- Material supplied

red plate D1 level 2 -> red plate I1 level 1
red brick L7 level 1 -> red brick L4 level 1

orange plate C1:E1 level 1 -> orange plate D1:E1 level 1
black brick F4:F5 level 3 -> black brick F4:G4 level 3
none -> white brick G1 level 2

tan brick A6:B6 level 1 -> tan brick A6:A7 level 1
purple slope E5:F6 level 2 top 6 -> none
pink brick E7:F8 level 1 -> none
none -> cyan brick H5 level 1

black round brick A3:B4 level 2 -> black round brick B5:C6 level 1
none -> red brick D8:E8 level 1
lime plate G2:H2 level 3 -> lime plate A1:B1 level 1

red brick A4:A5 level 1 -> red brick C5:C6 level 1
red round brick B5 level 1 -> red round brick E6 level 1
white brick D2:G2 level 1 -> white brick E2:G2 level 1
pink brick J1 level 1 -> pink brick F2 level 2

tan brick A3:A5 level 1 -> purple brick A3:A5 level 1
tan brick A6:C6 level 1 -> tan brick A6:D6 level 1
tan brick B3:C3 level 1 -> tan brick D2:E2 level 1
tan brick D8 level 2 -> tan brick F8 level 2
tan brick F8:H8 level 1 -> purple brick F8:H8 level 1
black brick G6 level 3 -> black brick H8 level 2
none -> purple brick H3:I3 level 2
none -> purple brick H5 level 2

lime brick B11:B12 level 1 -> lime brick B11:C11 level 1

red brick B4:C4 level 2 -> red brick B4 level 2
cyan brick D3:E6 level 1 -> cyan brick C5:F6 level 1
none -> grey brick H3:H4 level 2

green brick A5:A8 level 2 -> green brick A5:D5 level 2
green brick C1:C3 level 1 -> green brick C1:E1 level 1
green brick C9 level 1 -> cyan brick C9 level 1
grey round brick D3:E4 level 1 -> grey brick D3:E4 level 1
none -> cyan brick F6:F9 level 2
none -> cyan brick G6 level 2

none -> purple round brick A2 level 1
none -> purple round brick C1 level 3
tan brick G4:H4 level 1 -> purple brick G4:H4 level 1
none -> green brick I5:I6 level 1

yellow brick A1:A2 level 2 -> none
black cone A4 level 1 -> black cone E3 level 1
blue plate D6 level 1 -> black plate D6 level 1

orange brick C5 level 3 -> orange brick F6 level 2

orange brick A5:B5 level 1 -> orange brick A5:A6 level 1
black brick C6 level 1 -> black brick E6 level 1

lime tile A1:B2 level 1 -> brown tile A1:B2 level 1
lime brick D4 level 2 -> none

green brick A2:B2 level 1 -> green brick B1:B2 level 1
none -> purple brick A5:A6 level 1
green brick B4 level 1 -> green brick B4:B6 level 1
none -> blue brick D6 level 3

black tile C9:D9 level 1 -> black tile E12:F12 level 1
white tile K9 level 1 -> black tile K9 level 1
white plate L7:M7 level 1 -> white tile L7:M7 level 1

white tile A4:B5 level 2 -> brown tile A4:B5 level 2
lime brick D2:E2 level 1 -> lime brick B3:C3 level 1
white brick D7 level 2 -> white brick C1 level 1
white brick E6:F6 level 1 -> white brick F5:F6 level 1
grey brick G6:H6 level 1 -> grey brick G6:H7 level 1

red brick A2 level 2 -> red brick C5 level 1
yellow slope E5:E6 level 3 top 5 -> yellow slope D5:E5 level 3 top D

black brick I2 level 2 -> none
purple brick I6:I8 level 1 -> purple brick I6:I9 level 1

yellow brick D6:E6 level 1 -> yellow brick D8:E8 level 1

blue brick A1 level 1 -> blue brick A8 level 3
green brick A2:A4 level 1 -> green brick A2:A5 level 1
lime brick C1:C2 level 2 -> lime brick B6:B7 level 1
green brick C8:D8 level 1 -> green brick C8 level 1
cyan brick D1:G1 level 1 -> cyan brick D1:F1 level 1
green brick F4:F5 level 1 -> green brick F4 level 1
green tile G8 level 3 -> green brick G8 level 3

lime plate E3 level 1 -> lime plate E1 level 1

- Task details
What's required is that all of the material be returned exactly.

- Written reply
red plate D1 level 2 -> red plate I1 level 1
red brick L7 level 1 -> red brick L4 level 1

orange plate C1:E1 level 1 -> orange plate D1:E1 level 1
black brick F4:F5 level 3 -> black brick F4:G4 level 3
none -> white brick G1 level 2

tan brick A6:B6 level 1 -> tan brick A6:A7 level 1
purple slope E5:F6 level 2 top 6 -> none
pink brick E7:F8 level 1 -> none
none -> cyan brick H5 level 1

black round brick A3:B4 level 2 -> black round brick B5:C6 level 1
none -> red brick D8:E8 level 1
lime plate G2:H2 level 3 -> lime plate A1:B1 level 1

red brick A4:A5 level 1 -> red brick C5:C6 level 1
red round brick B5 level 1 -> red round brick E6 level 1
white brick D2:G2 level 1 -> white brick E2:G2 level 1
pink brick J1 level 1 -> pink brick F2 level 2

tan brick A3:A5 level 1 -> purple brick A3:A5 level 1
tan brick A6:C6 level 1 -> tan brick A6:D6 level 1
tan brick B3:C3 level 1 -> tan brick D2:E2 level 1
tan brick D8 level 2 -> tan brick F8 level 2
tan brick F8:H8 level 1 -> purple brick F8:H8 level 1
black brick G6 level 3 -> black brick H8 level 2
none -> purple brick H3:I3 level 2
none -> purple brick H5 level 2

lime brick B11:B12 level 1 -> lime brick B11:C11 level 1

red brick B4:C4 level 2 -> red brick B4 level 2
cyan brick D3:E6 level 1 -> cyan brick C5:F6 level 1
none -> grey brick H3:H4 level 2

green brick A5:A8 level 2 -> green brick A5:D5 level 2
green brick C1:C3 level 1 -> green brick C1:E1 level 1
green brick C9 level 1 -> cyan brick C9 level 1
grey round brick D3:E4 level 1 -> grey brick D3:E4 level 1
none -> cyan brick F6:F9 level 2
none -> cyan brick G6 level 2

none -> purple round brick A2 level 1
none -> purple round brick C1 level 3
tan brick G4:H4 level 1 -> purple brick G4:H4 level 1
none -> green brick I5:I6 level 1

yellow brick A1:A2 level 2 -> none
black cone A4 level 1 -> black cone E3 level 1
blue plate D6 level 1 -> black plate D6 level 1

orange brick C5 level 3 -> orange brick F6 level 2

orange brick A5:B5 level 1 -> orange brick A5:A6 level 1
black brick C6 level 1 -> black brick E6 level 1

lime tile A1:B2 level 1 -> brown tile A1:B2 level 1
lime brick D4 level 2 -> none

green brick A2:B2 level 1 -> green brick B1:B2 level 1
none -> purple brick A5:A6 level 1
green brick B4 level 1 -> green brick B4:B6 level 1
none -> blue brick D6 level 3

black tile C9:D9 level 1 -> black tile E12:F12 level 1
white tile K9 level 1 -> black tile K9 level 1
white plate L7:M7 level 1 -> white tile L7:M7 level 1

white tile A4:B5 level 2 -> brown tile A4:B5 level 2
lime brick D2:E2 level 1 -> lime brick B3:C3 level 1
white brick D7 level 2 -> white brick C1 level 1
white brick E6:F6 level 1 -> white brick F5:F6 level 1
grey brick G6:H6 level 1 -> grey brick G6:H7 level 1

red brick A2 level 2 -> red brick C5 level 1
yellow slope E5:E6 level 3 top 5 -> yellow slope D5:E5 level 3 top D

black brick I2 level 2 -> none
purple brick I6:I8 level 1 -> purple brick I6:I9 level 1

yellow brick D6:E6 level 1 -> yellow brick D8:E8 level 1

blue brick A1 level 1 -> blue brick A8 level 3
green brick A2:A4 level 1 -> green brick A2:A5 level 1
lime brick C1:C2 level 2 -> lime brick B6:B7 level 1
green brick C8:D8 level 1 -> green brick C8 level 1
cyan brick D1:G1 level 1 -> cyan brick D1:F1 level 1
green brick F4:F5 level 1 -> green brick F4 level 1
green tile G8 level 3 -> green brick G8 level 3

lime plate E3 level 1 -> lime plate E1 level 1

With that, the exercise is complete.